» ASSIGNED TASK
Below are records to write out exactly; drop the pictures when you do.
(SUPPLIED DATA)
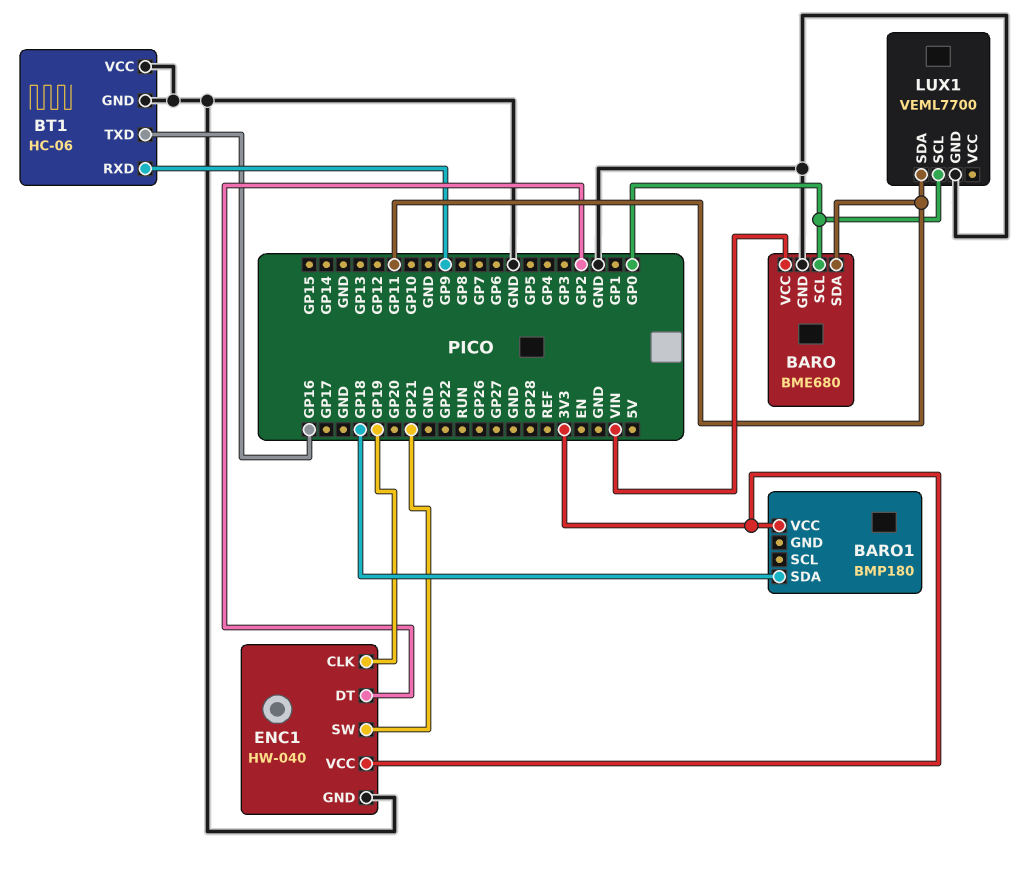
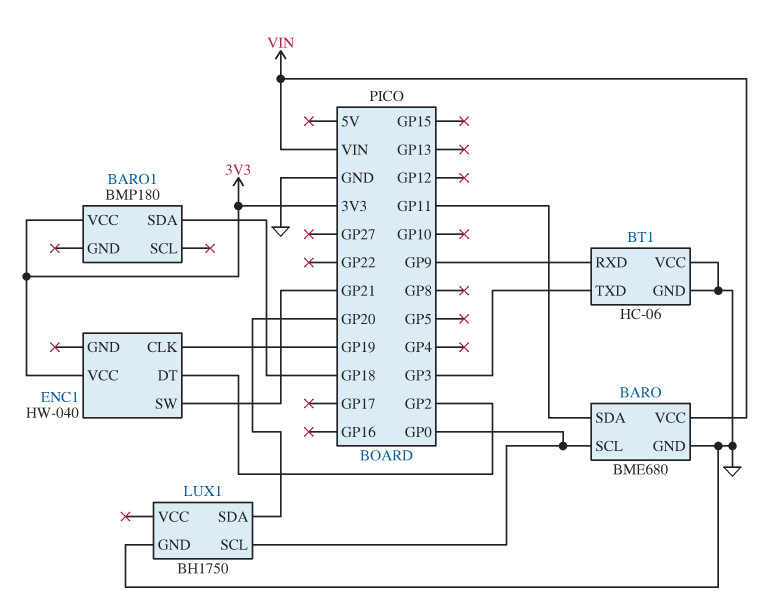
BT1 pin TXD: GP16 -> GP3
ENC1 pin GND: GND -> none
LUX1: VEML7700 -> BH1750
LUX1 pin SDA: GP11 -> GP20

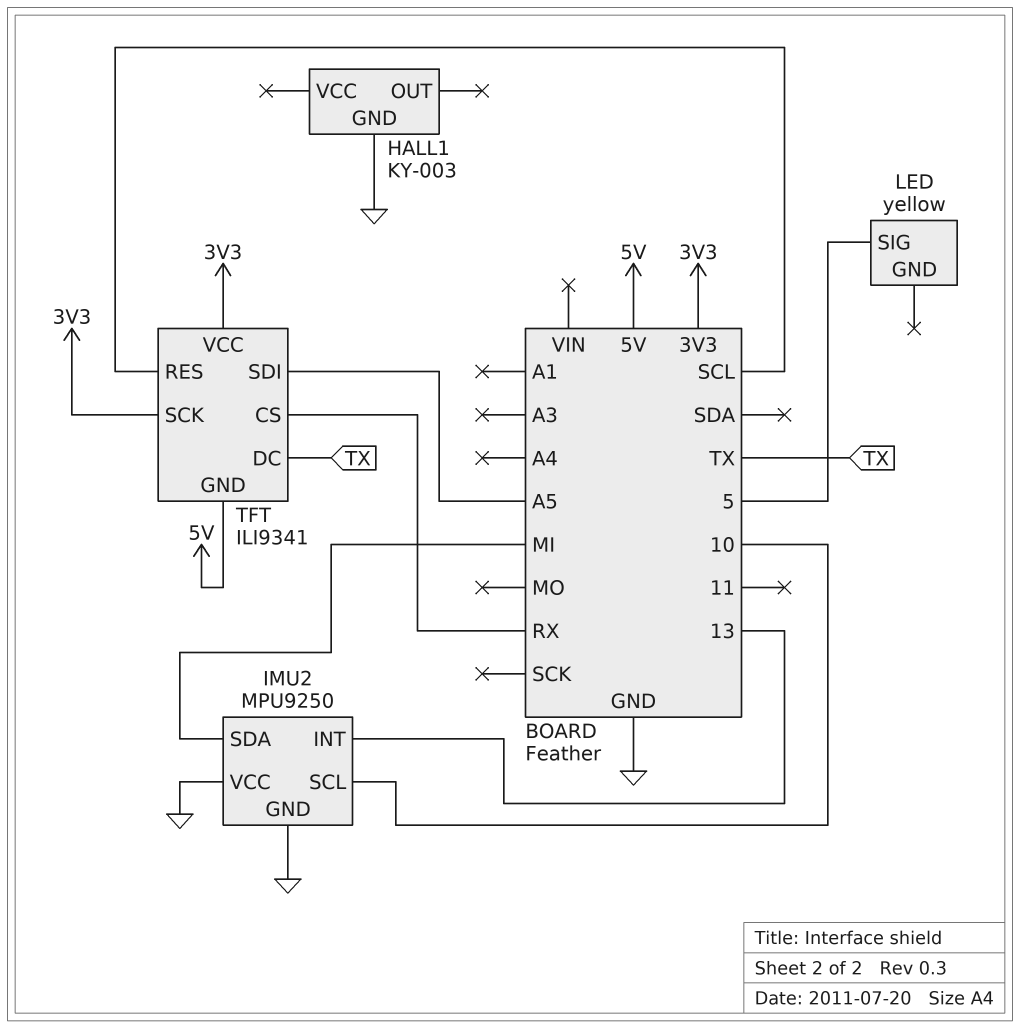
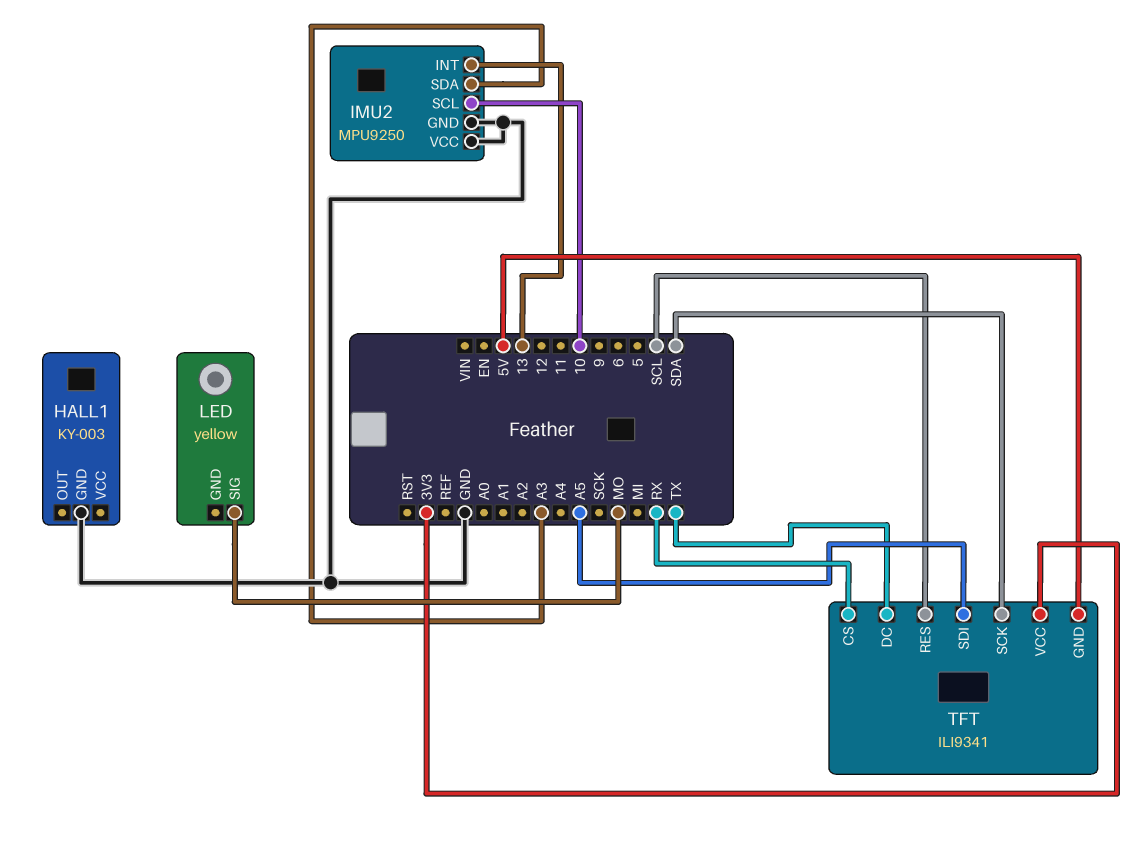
IMU2 pin SDA: MI -> A3
LED pin SIG: 5 -> MO
TFT pin SCK: 3V3 -> SDA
(End SUPPLIED DATA)
» RESULT OF THIS TASK
BT1 pin TXD: GP16 -> GP3
ENC1 pin GND: GND -> none
LUX1: VEML7700 -> BH1750
LUX1 pin SDA: GP11 -> GP20

IMU2 pin SDA: MI -> A3
LED pin SIG: 5 -> MO
TFT pin SCK: 3V3 -> SDA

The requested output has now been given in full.